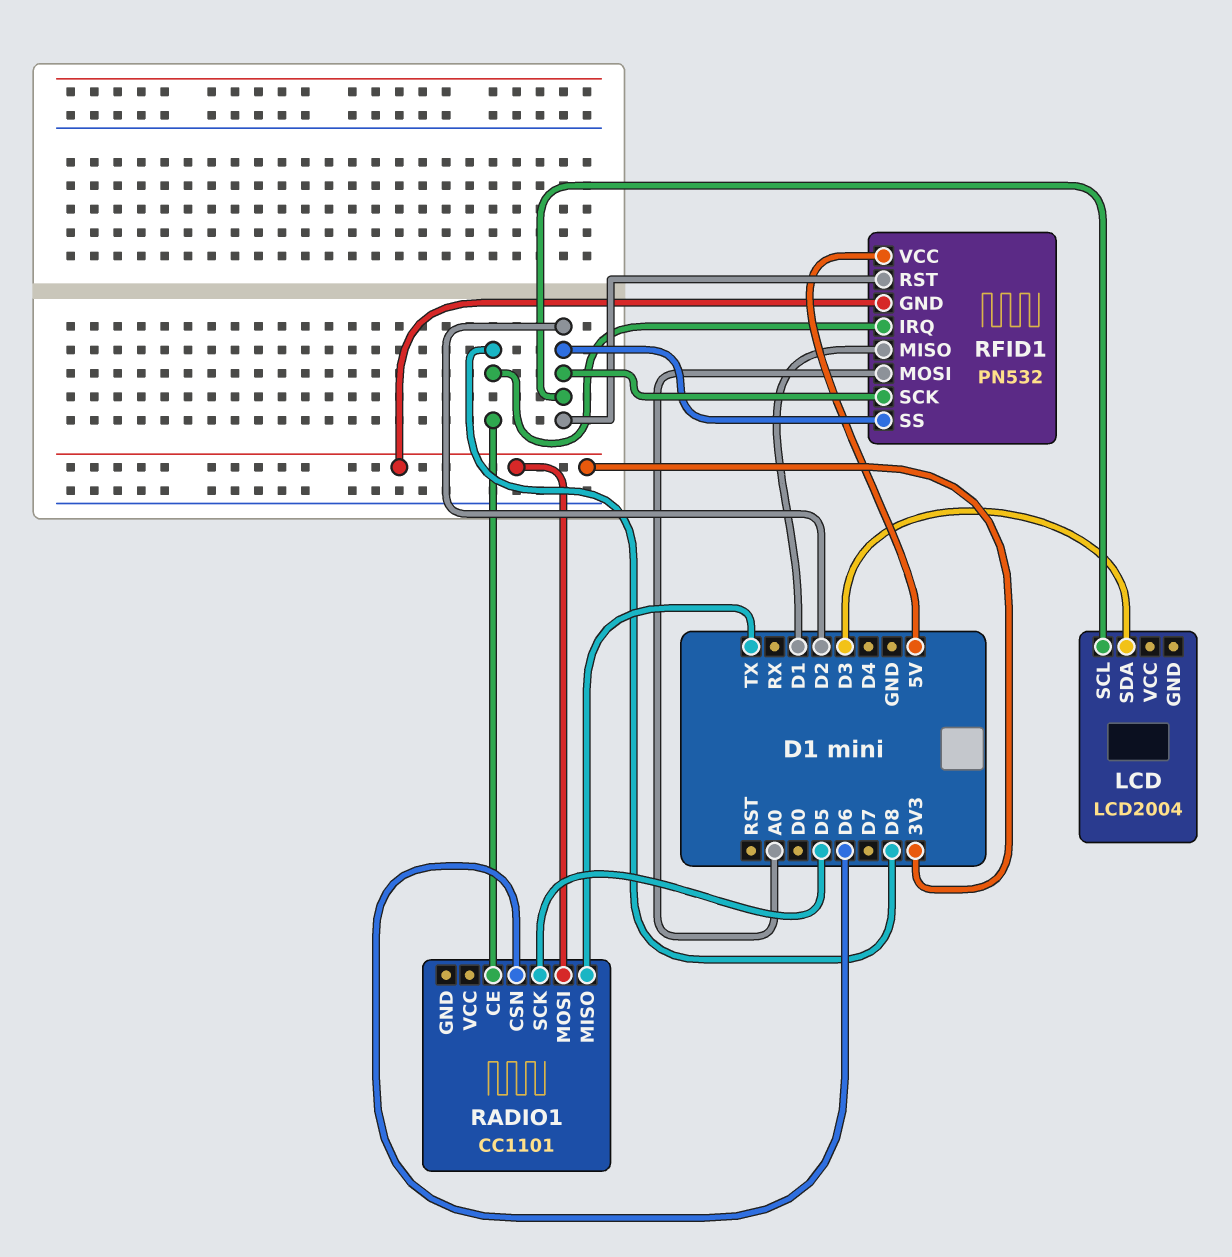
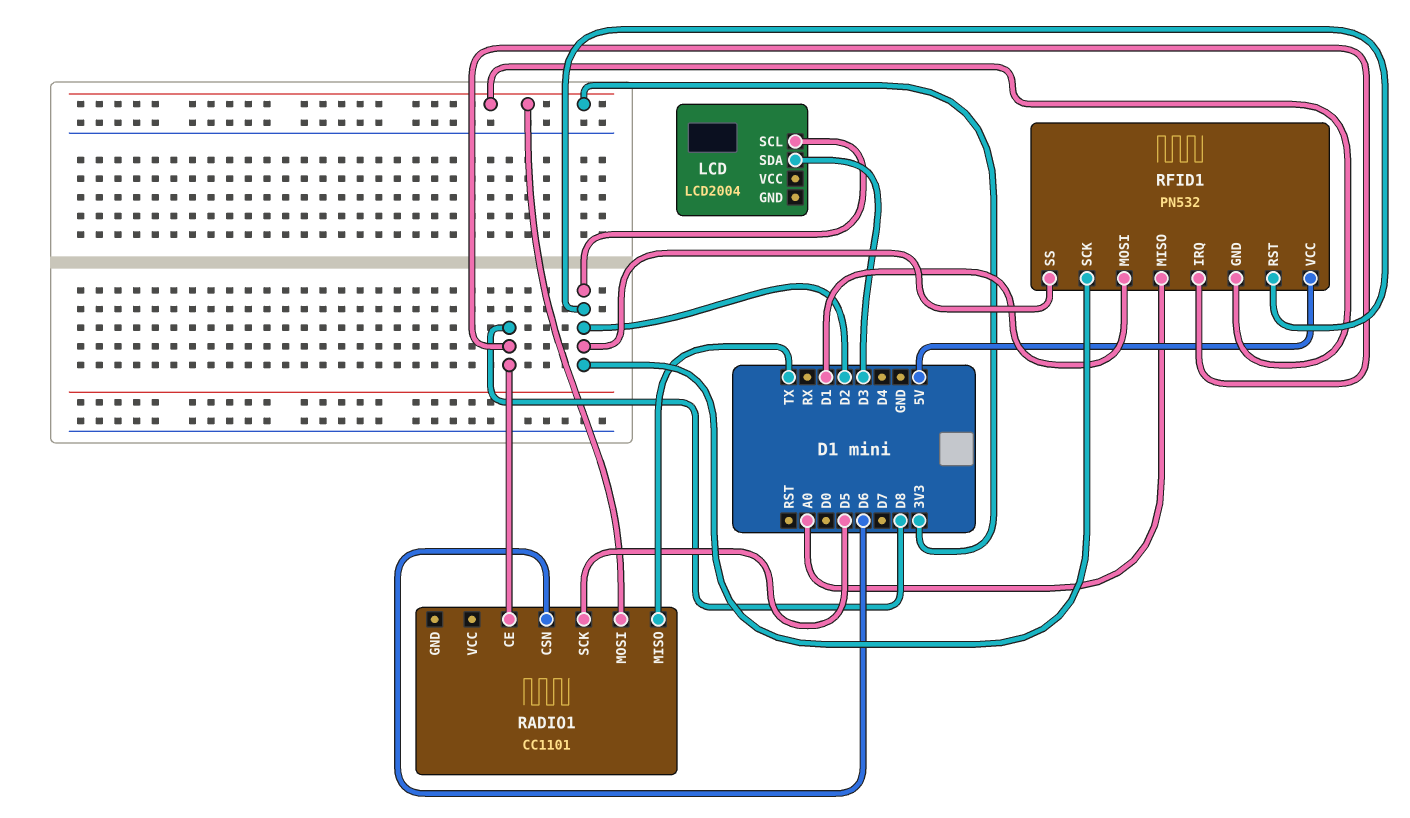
RFID1 pin MISO: D1 -> A0
RFID1 pin MOSI: A0 -> D1

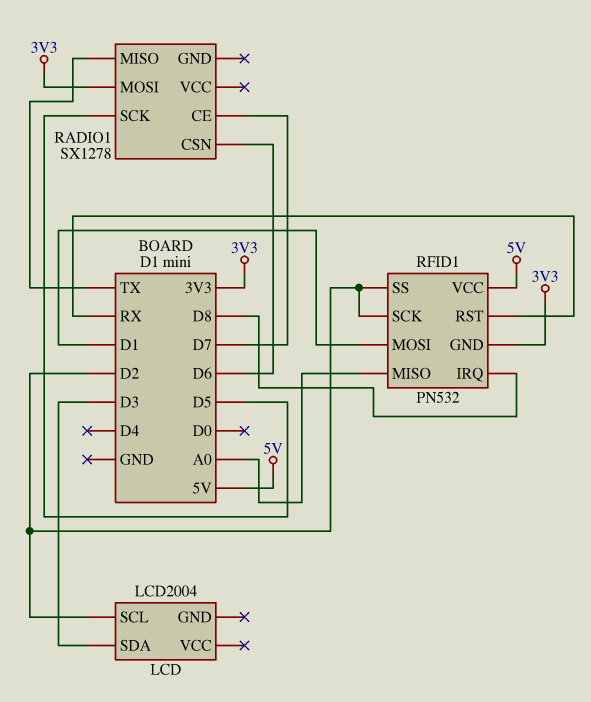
RADIO1: CC1101 -> SX1278
RADIO1 pin CE: D8 -> D7
RFID1 pin RST: D2 -> RX

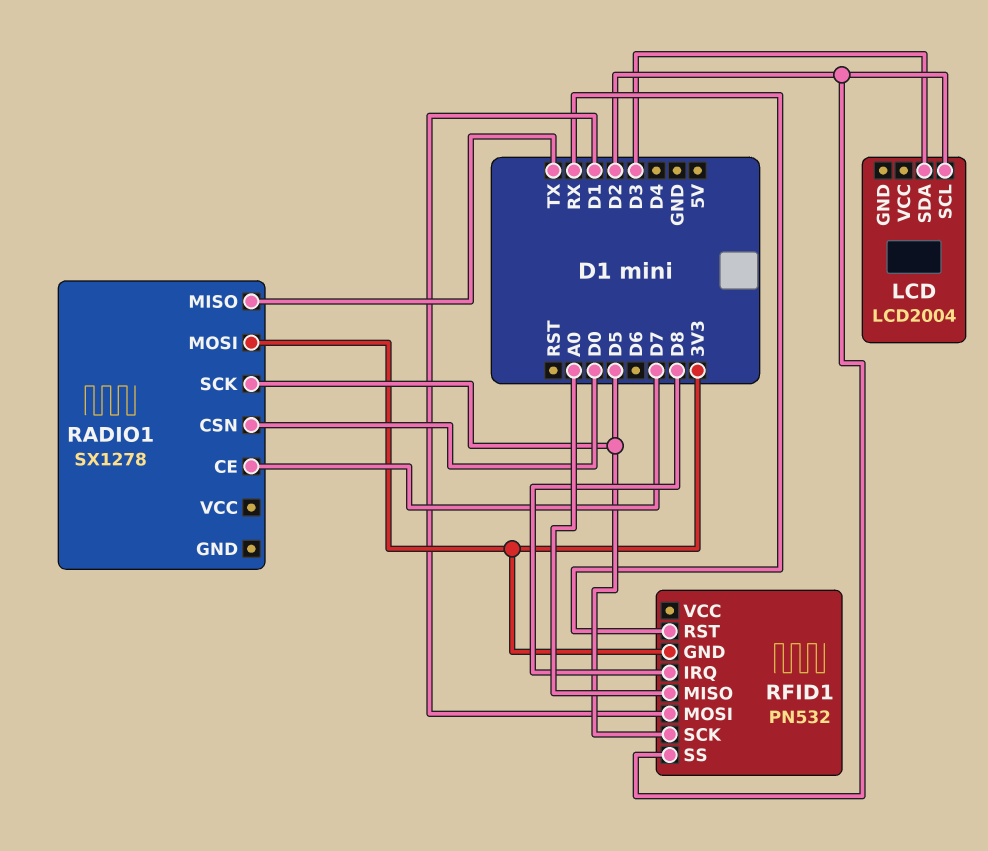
RADIO1 pin CSN: D6 -> D0
RFID1 pin SCK: D2 -> D5
RFID1 pin VCC: 5V -> none

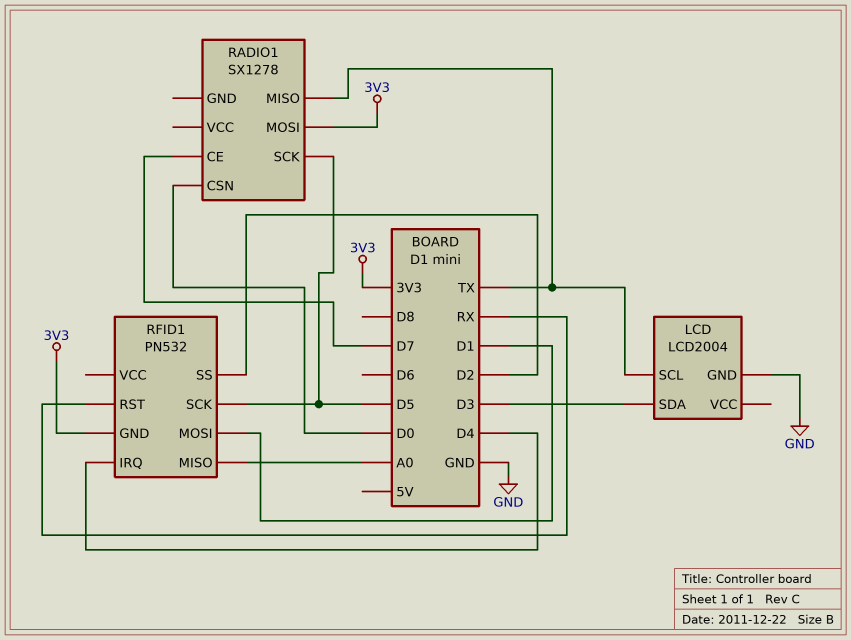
LCD pin GND: none -> GND
LCD pin SCL: D2 -> TX
RFID1 pin IRQ: D8 -> D4

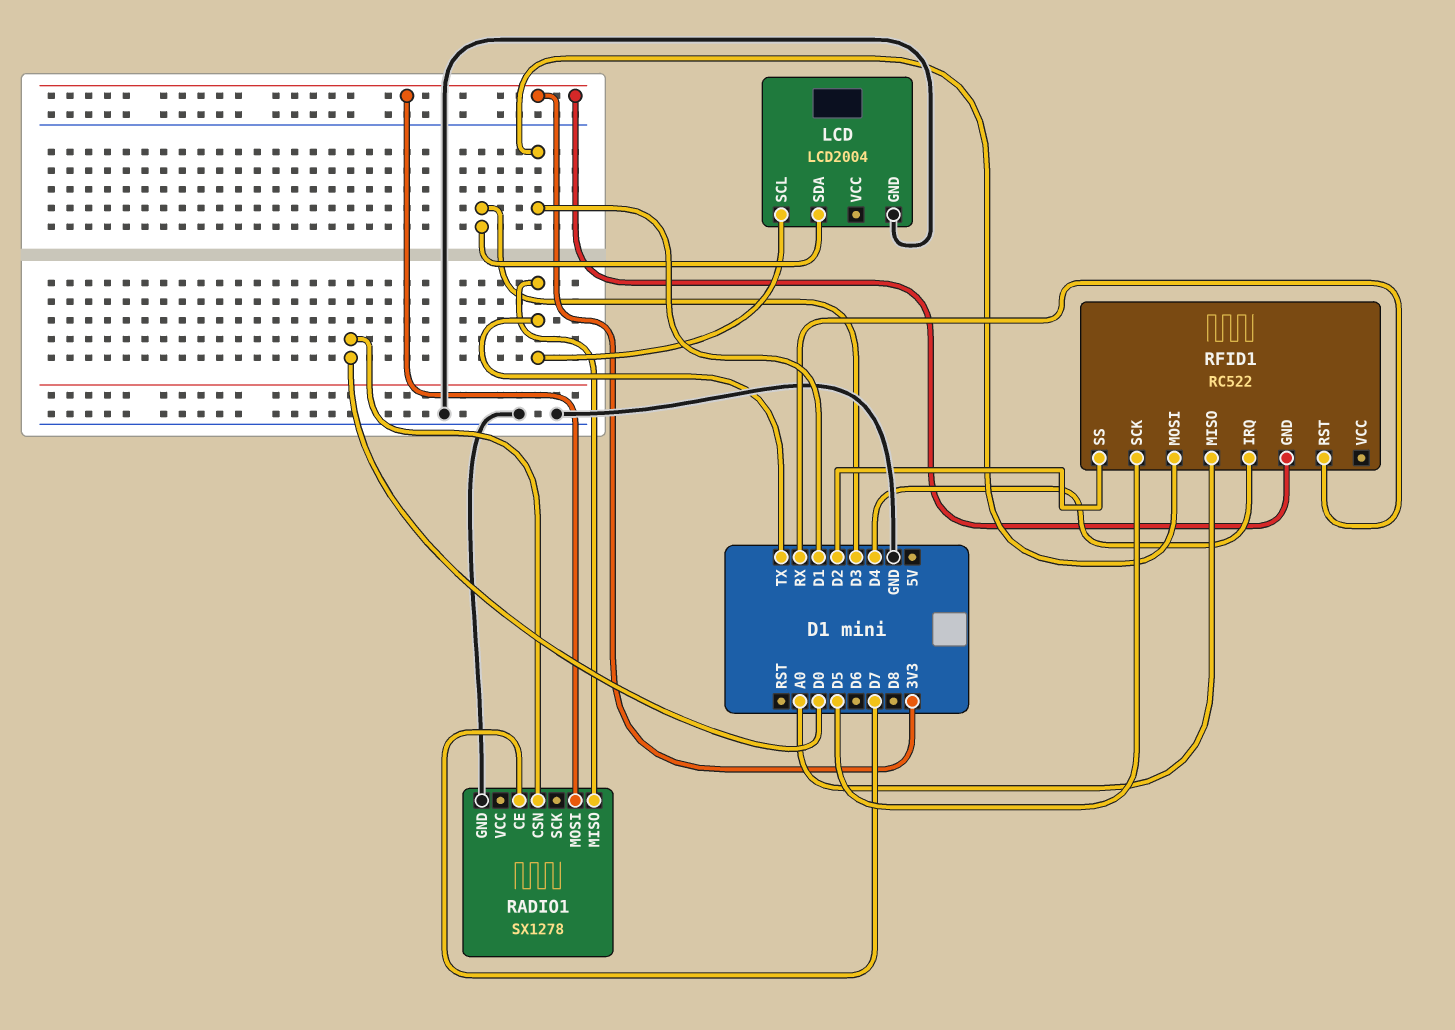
RADIO1 pin GND: none -> GND
RADIO1 pin SCK: D5 -> none
RFID1: PN532 -> RC522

_ _ _ _

### Your task
Leave the pictures out and retype only the lines from the line with "RFID1 pin RST: D2 -> RX" through the final line of the material, both ends included, word for word.

### Written reply
RFID1 pin RST: D2 -> RX

RADIO1 pin CSN: D6 -> D0
RFID1 pin SCK: D2 -> D5
RFID1 pin VCC: 5V -> none

LCD pin GND: none -> GND
LCD pin SCL: D2 -> TX
RFID1 pin IRQ: D8 -> D4

RADIO1 pin GND: none -> GND
RADIO1 pin SCK: D5 -> none
RFID1: PN532 -> RC522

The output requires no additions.